◆ **Problem to solve**
Copy every entry in the listing below exactly, but not the pictures.

- - -

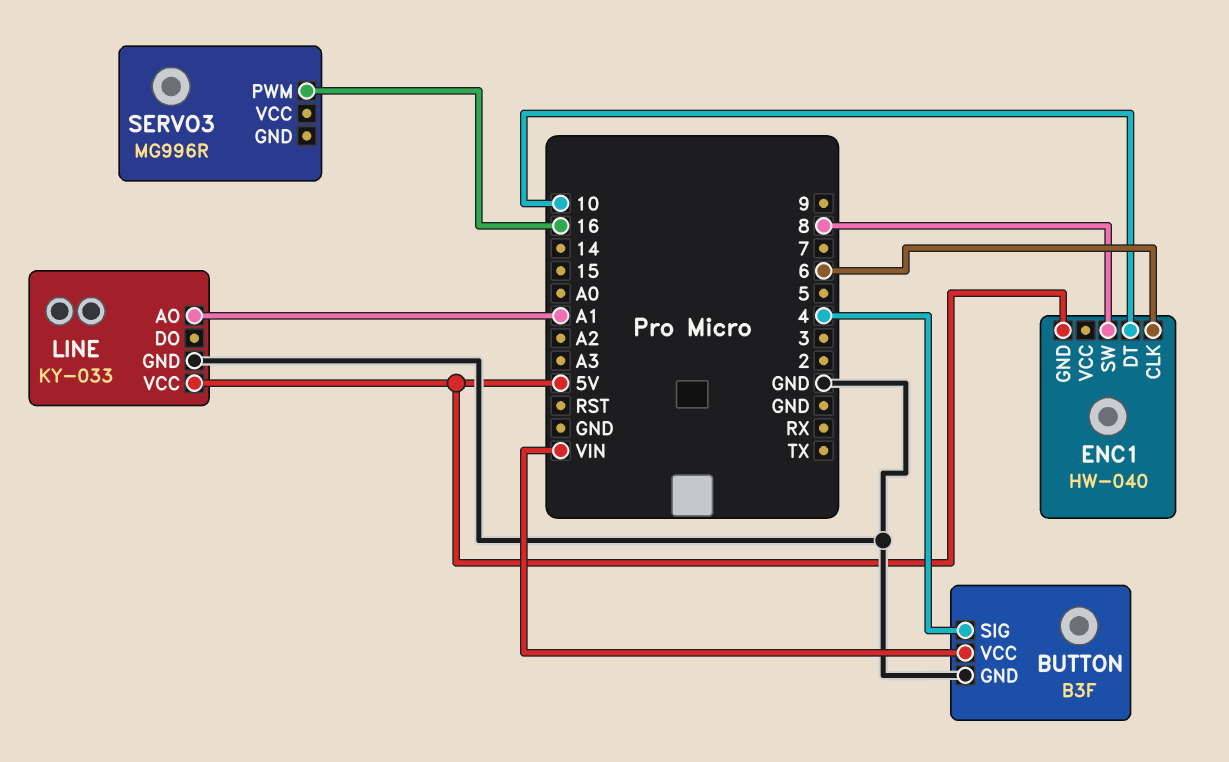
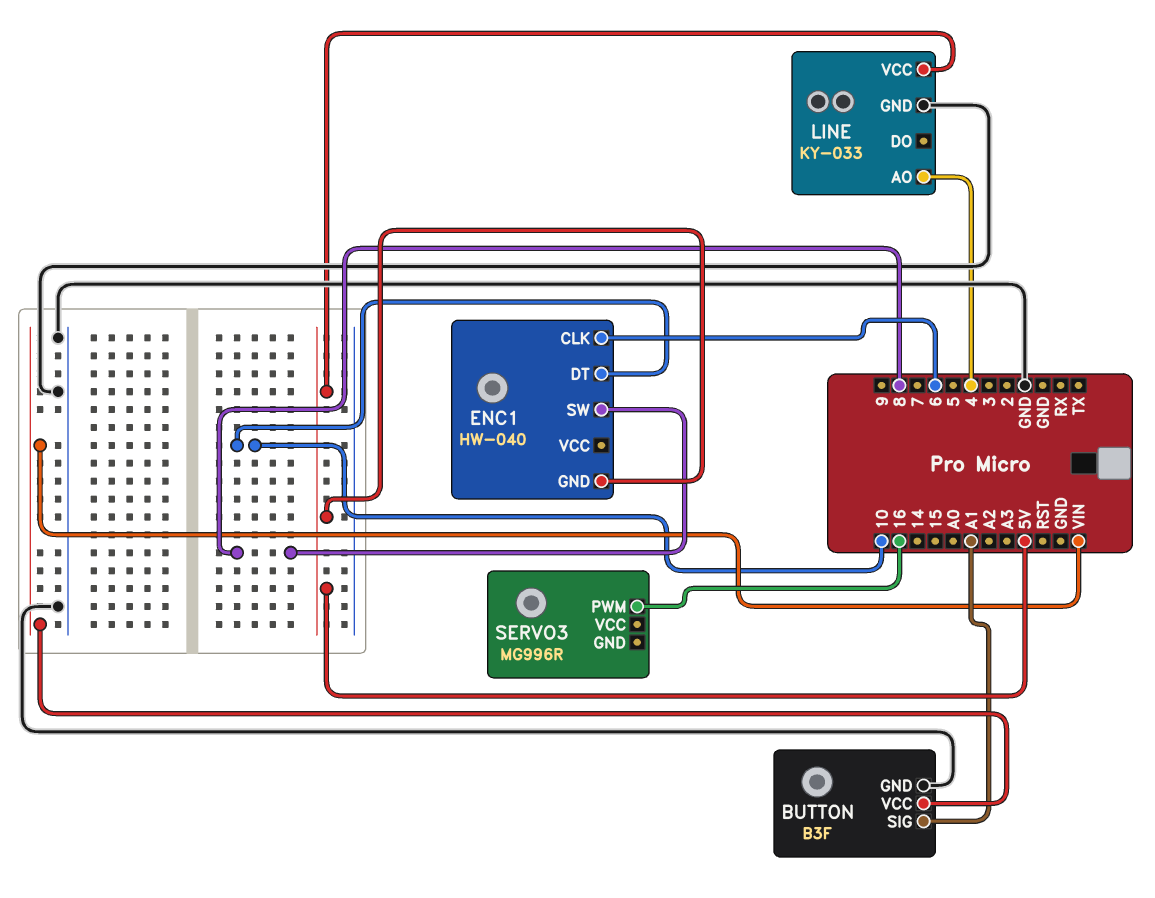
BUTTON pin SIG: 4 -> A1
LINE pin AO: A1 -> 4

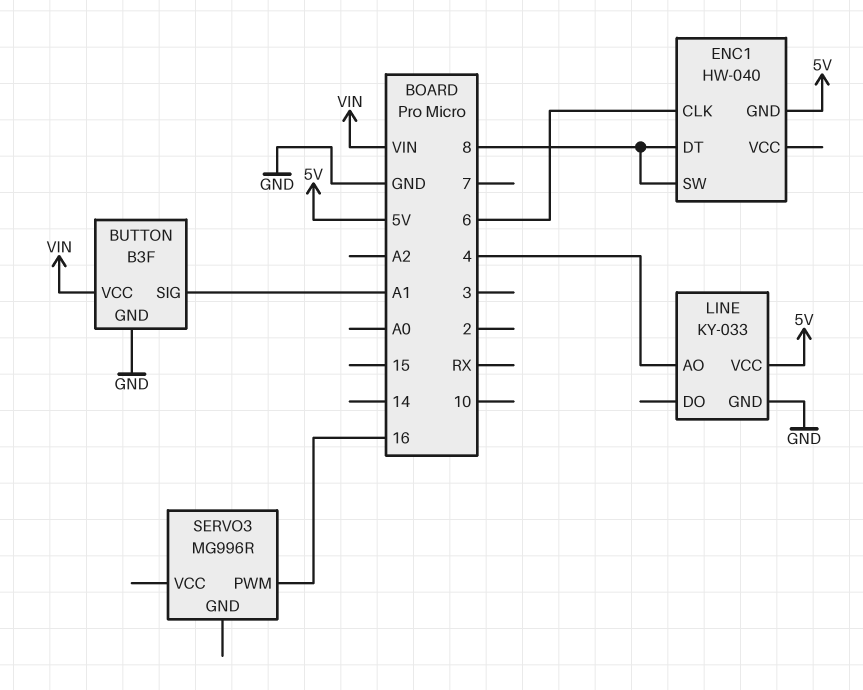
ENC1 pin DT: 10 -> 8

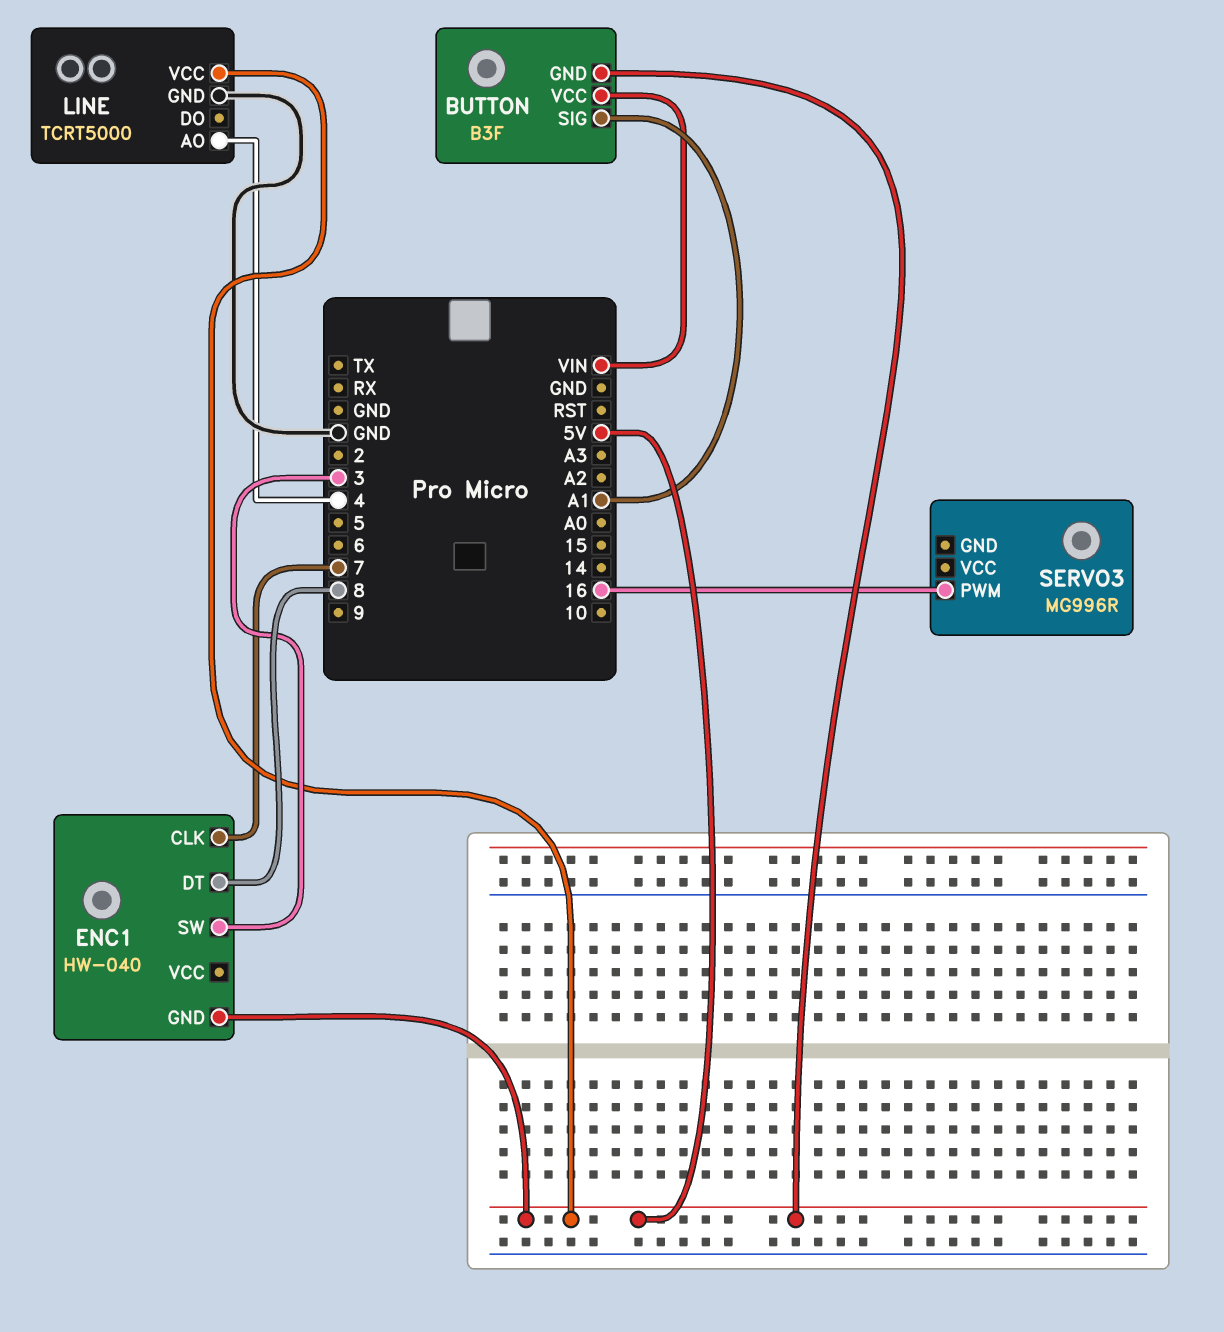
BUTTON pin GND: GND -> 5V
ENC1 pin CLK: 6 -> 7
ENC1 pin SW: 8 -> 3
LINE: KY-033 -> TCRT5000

- - -

◆ **Response to the task**
BUTTON pin SIG: 4 -> A1
LINE pin AO: A1 -> 4

ENC1 pin DT: 10 -> 8

BUTTON pin GND: GND -> 5V
ENC1 pin CLK: 6 -> 7
ENC1 pin SW: 8 -> 3
LINE: KY-033 -> TCRT5000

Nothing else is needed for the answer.